» Exercise
The data below should be retyped exactly, with the pictures left out.

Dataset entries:
*** Block opens ***

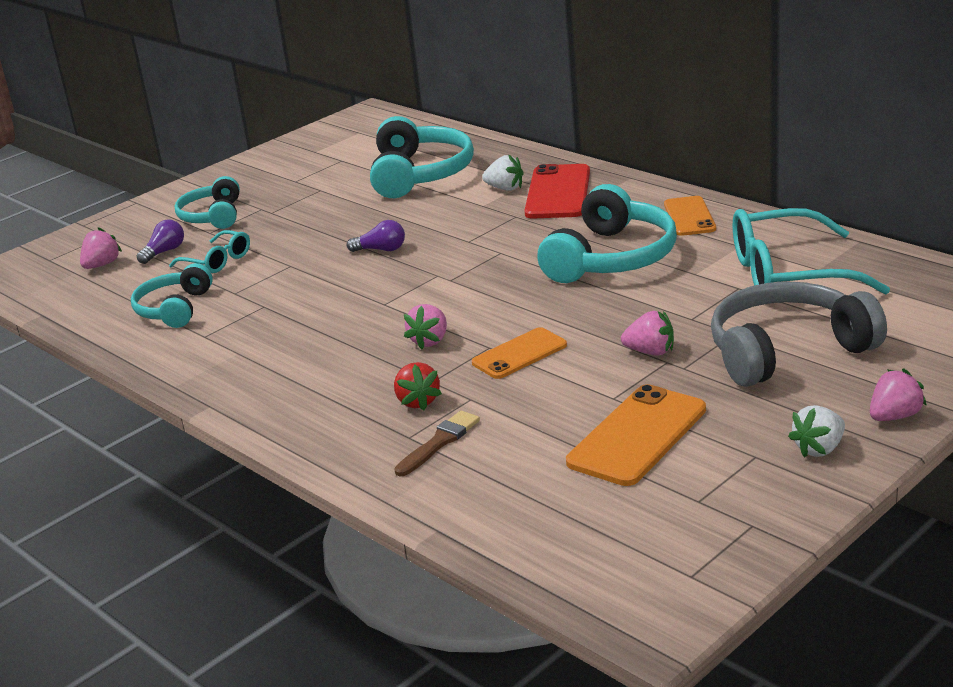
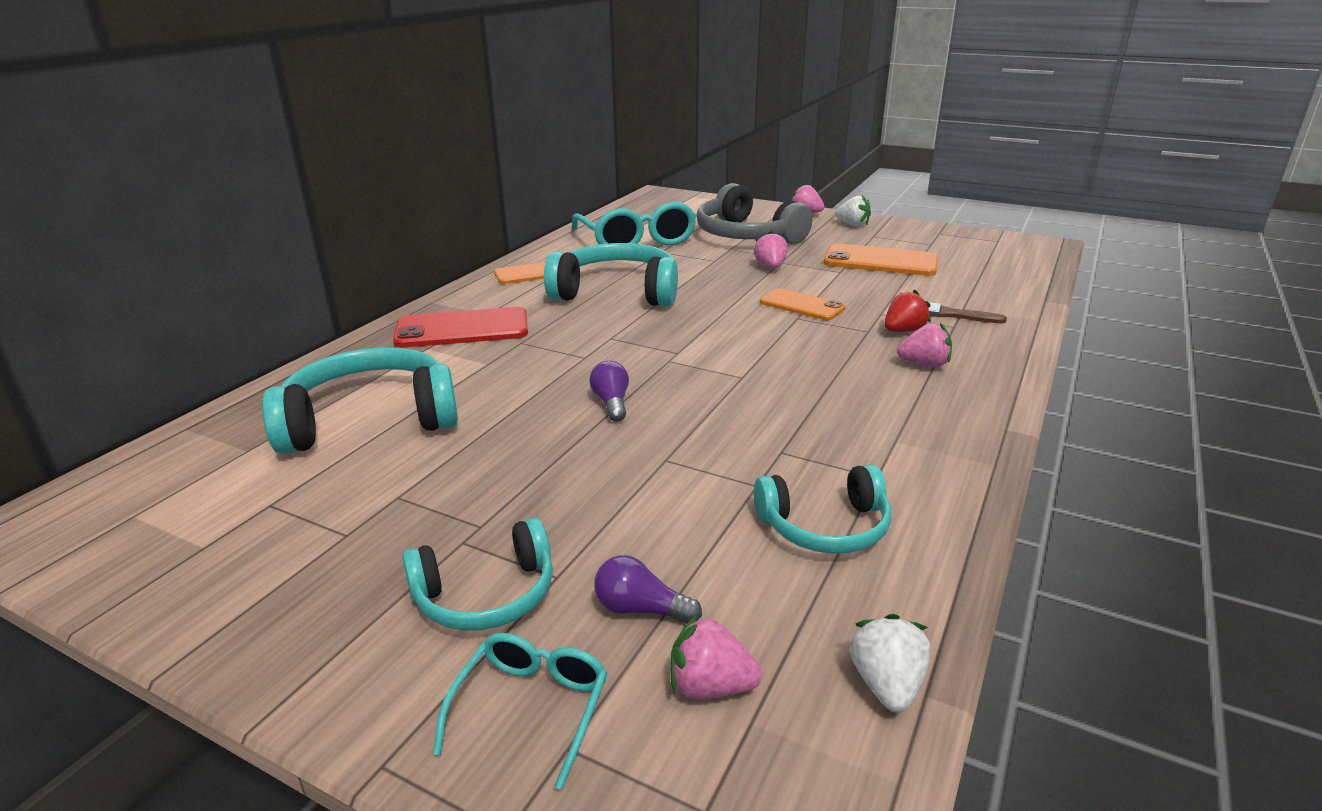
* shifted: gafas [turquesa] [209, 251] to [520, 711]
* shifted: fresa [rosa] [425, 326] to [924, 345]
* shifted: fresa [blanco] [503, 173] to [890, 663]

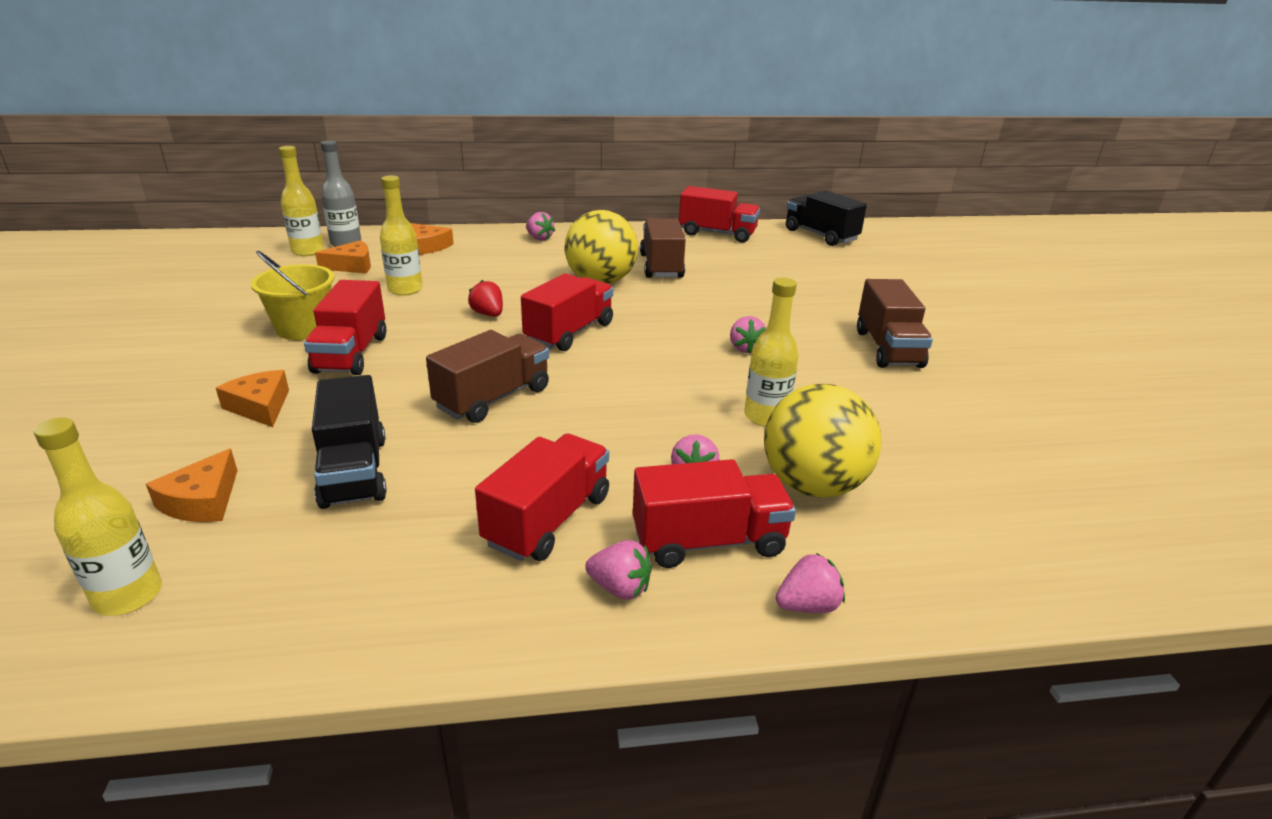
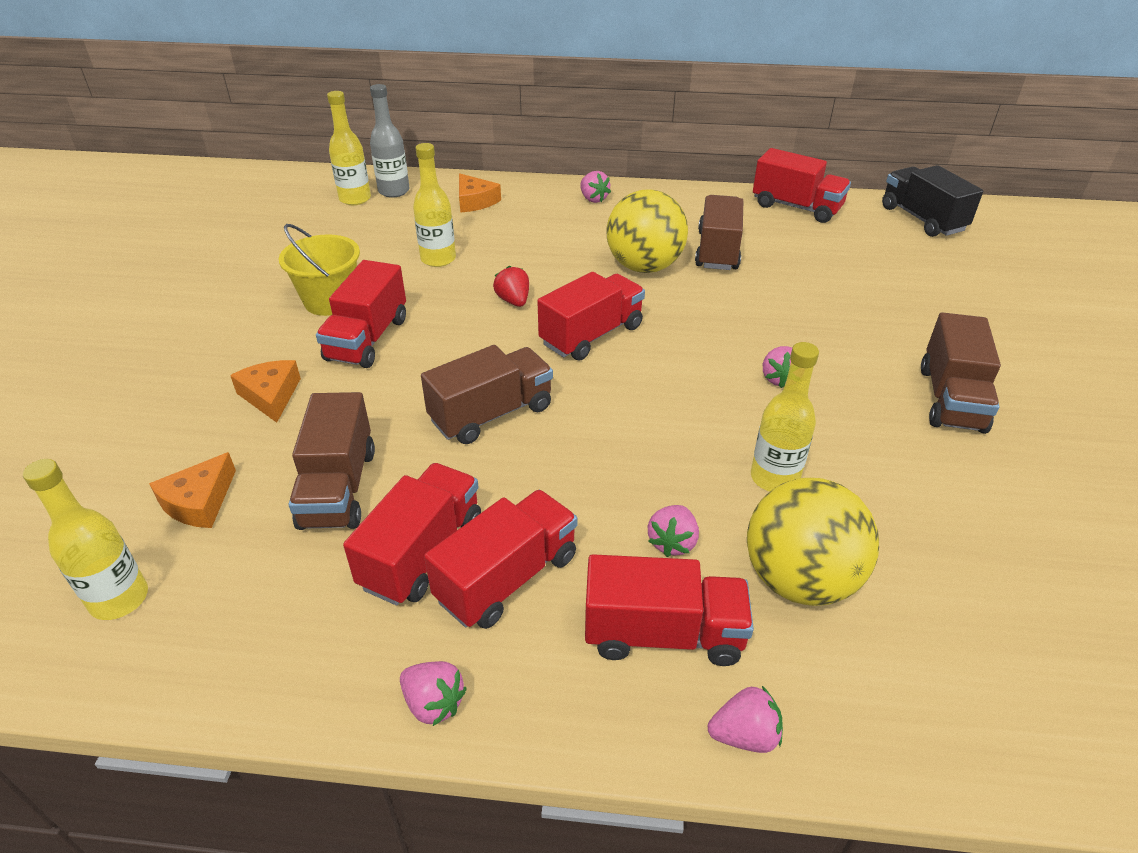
* gone: queso [naranja] [343, 257]
* new: camión [rojo] [412, 534]
* shifted: fresa [rosa] [618, 570] to [433, 693]
* repainted: camión [negro] [349, 442] to camión [marrón] [332, 461]

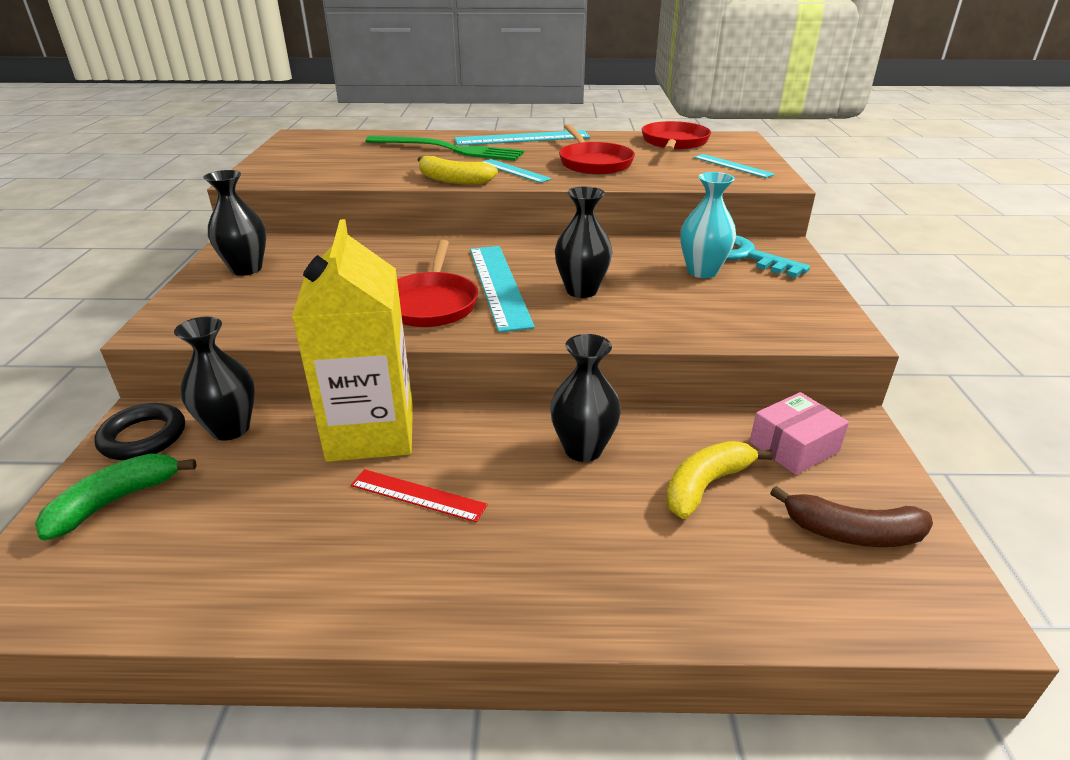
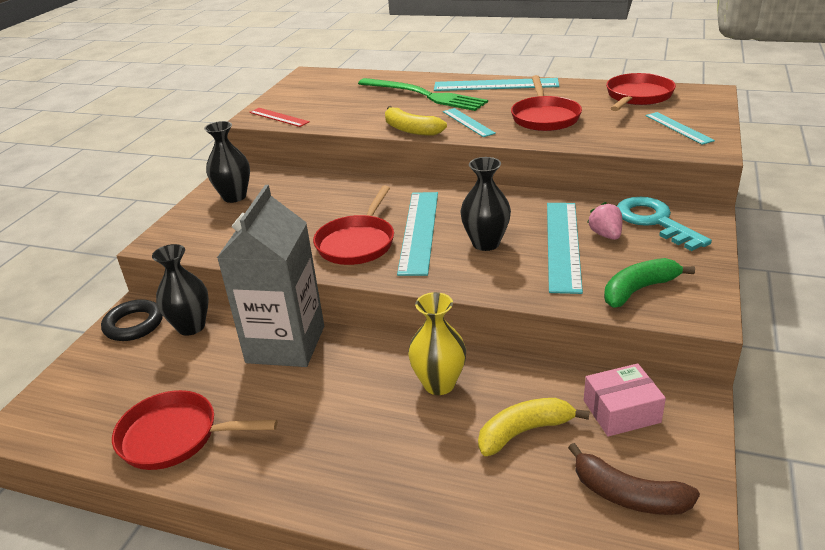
* new: sartén [rojo] [195, 430]
* new: regla [turquesa] [565, 248]
* shifted: plátano [verde] [116, 497] to [649, 283]
* shifted: regla [rojo] [419, 495] to [279, 117]
* swapped: florero [turquesa] [708, 225] to fresa [rosa] [604, 221]
* repainted: cartón de leche [amarillo] [352, 340] to cartón de leche [gris] [270, 276]
* repainted: florero [negro] [585, 398] to florero [amarillo] [437, 343]

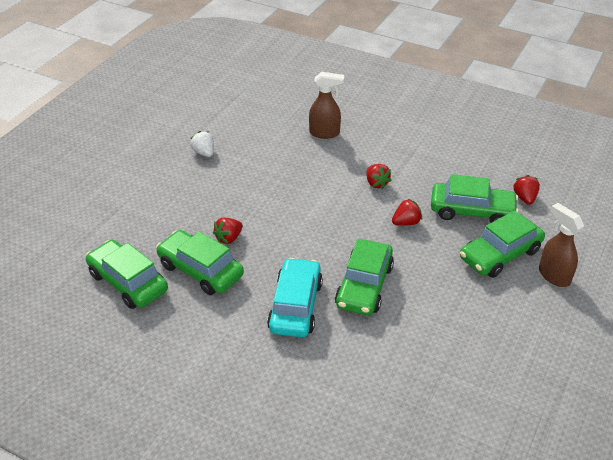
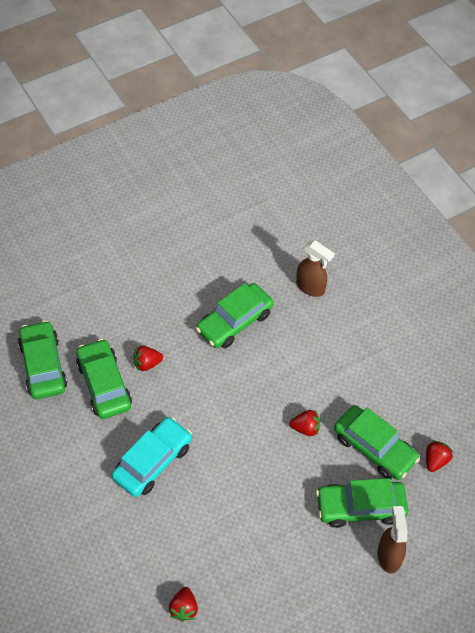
* gone: fresa [blanco] [202, 144]
* shifted: coche [verde] [364, 277] to [235, 315]
* shifted: fresa [rojo] [379, 176] to [183, 604]

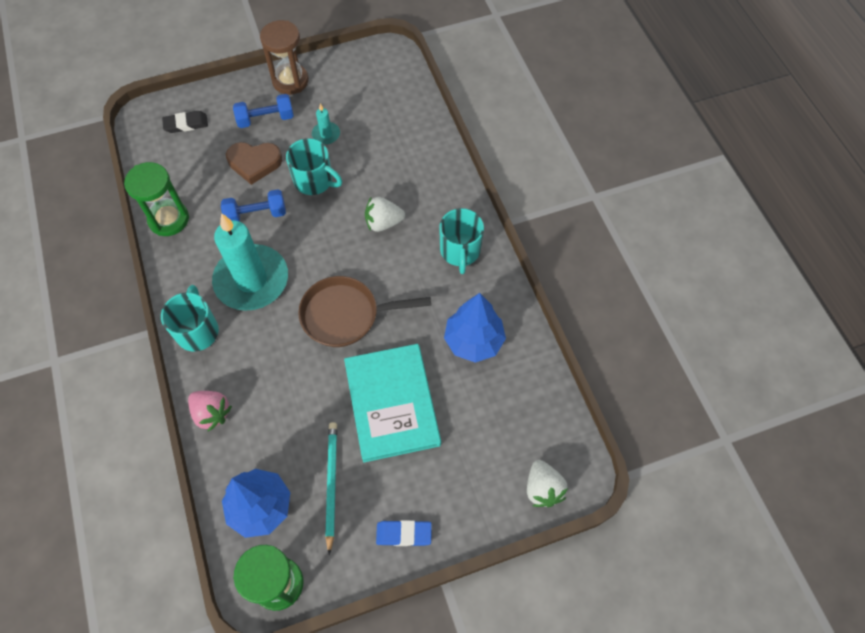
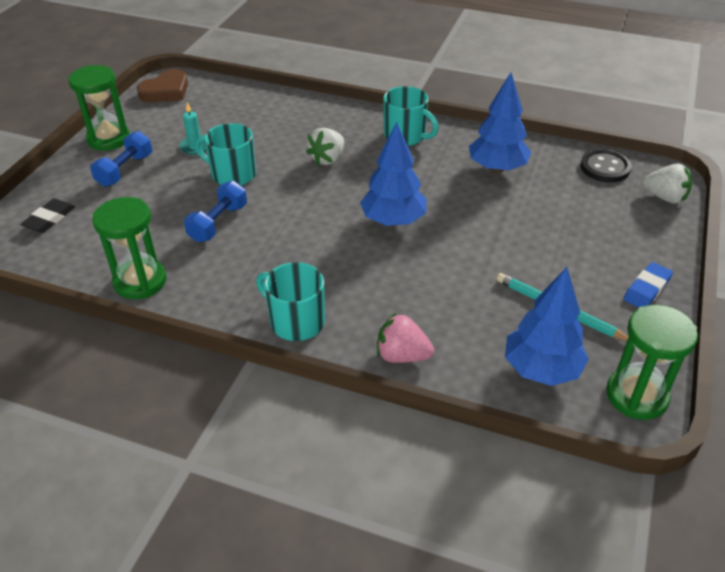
* gone: vela [turquesa] [250, 262]
* gone: libro [turquesa] [392, 403]
* new: botón [negro] [606, 166]
* shifted: corazón [marrón] [254, 163] to [162, 85]
* swapped: sartén [marrón] [364, 311] to árbol [azul] [393, 173]
* repainted: reloj de arena [marrón] [284, 57] to reloj de arena [verde] [99, 108]
* rotated: fresa [rosa] [210, 411] = [405, 337] 150 degrees counterclockwise
* rotated: taza [turquesa] [314, 166] = [225, 154] 135 degrees counterclockwise

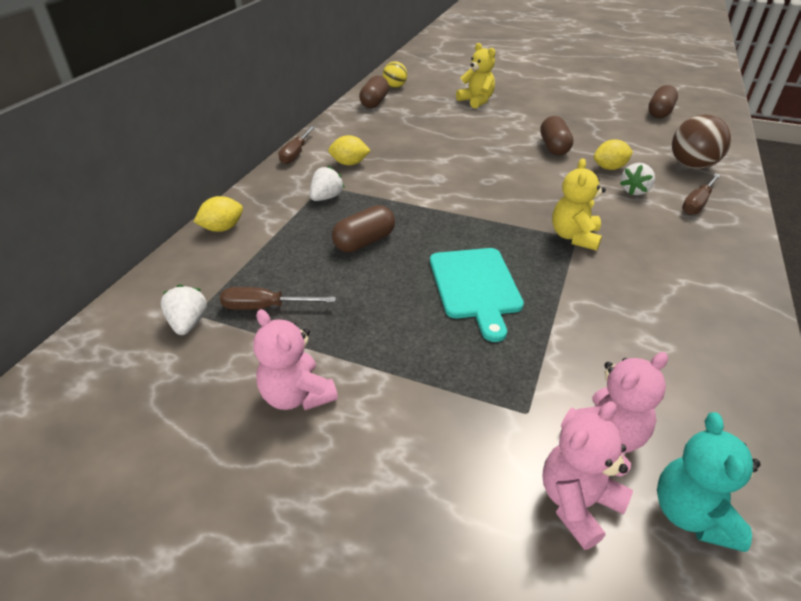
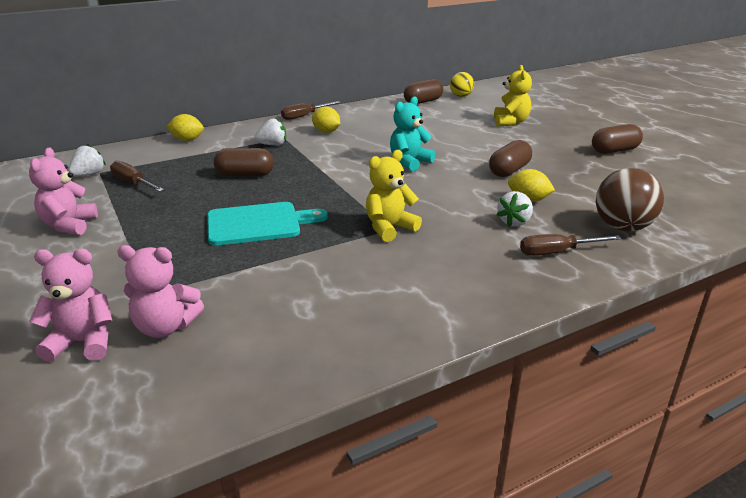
* shifted: cápsula [marrón] [663, 101] to [617, 139]
* shifted: osito [turquesa] [708, 482] to [412, 134]
* rotated: tabla de cortar [turquesa] [477, 295] = [267, 224] 135 degrees counterclockwise
* rotated: fresa [blanco] [637, 179] = [515, 209] 45 degrees counterclockwise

*** Block closes ***

» Answer to the exercise
* shifted: gafas [turquesa] [209, 251] to [520, 711]
* shifted: fresa [rosa] [425, 326] to [924, 345]
* shifted: fresa [blanco] [503, 173] to [890, 663]

* gone: queso [naranja] [343, 257]
* new: camión [rojo] [412, 534]
* shifted: fresa [rosa] [618, 570] to [433, 693]
* repainted: camión [negro] [349, 442] to camión [marrón] [332, 461]

* new: sartén [rojo] [195, 430]
* new: regla [turquesa] [565, 248]
* shifted: plátano [verde] [116, 497] to [649, 283]
* shifted: regla [rojo] [419, 495] to [279, 117]
* swapped: florero [turquesa] [708, 225] to fresa [rosa] [604, 221]
* repainted: cartón de leche [amarillo] [352, 340] to cartón de leche [gris] [270, 276]
* repainted: florero [negro] [585, 398] to florero [amarillo] [437, 343]

* gone: fresa [blanco] [202, 144]
* shifted: coche [verde] [364, 277] to [235, 315]
* shifted: fresa [rojo] [379, 176] to [183, 604]

* gone: vela [turquesa] [250, 262]
* gone: libro [turquesa] [392, 403]
* new: botón [negro] [606, 166]
* shifted: corazón [marrón] [254, 163] to [162, 85]
* swapped: sartén [marrón] [364, 311] to árbol [azul] [393, 173]
* repainted: reloj de arena [marrón] [284, 57] to reloj de arena [verde] [99, 108]
* rotated: fresa [rosa] [210, 411] = [405, 337] 150 degrees counterclockwise
* rotated: taza [turquesa] [314, 166] = [225, 154] 135 degrees counterclockwise

* shifted: cápsula [marrón] [663, 101] to [617, 139]
* shifted: osito [turquesa] [708, 482] to [412, 134]
* rotated: tabla de cortar [turquesa] [477, 295] = [267, 224] 135 degrees counterclockwise
* rotated: fresa [blanco] [637, 179] = [515, 209] 45 degrees counterclockwise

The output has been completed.